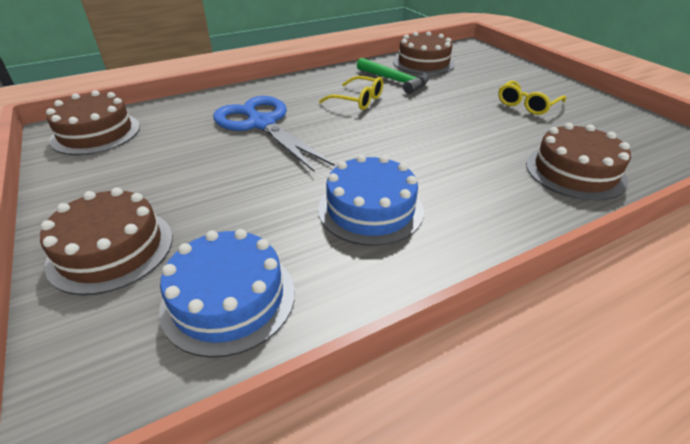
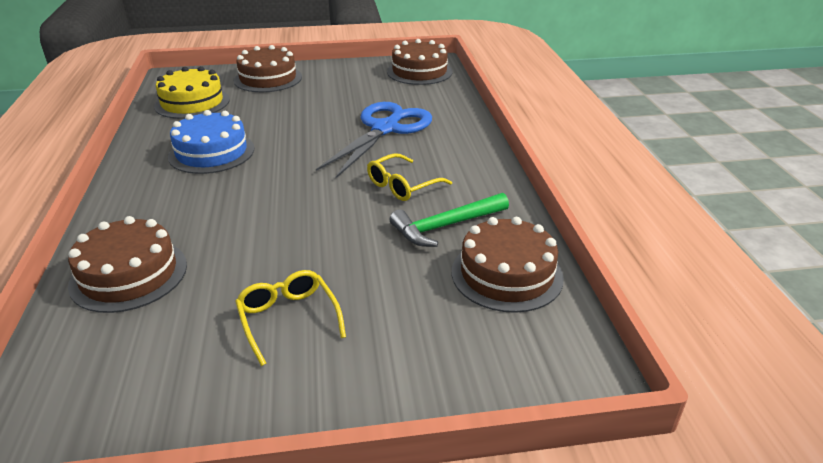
camera: 110 degrees right, 5 degrees down
(228, 299) = (192, 103): blue cake -> yellow cake
(262, 124) = (385, 129): blue scissors -> blue scissors turned 45 degrees counterclockwise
=-=-=
▶ _What this task involves_
All lines above with "blue" in them should be returned.

▶ _Output_
(228, 299) = (192, 103): blue cake -> yellow cake
(262, 124) = (385, 129): blue scissors -> blue scissors turned 45 degrees counterclockwise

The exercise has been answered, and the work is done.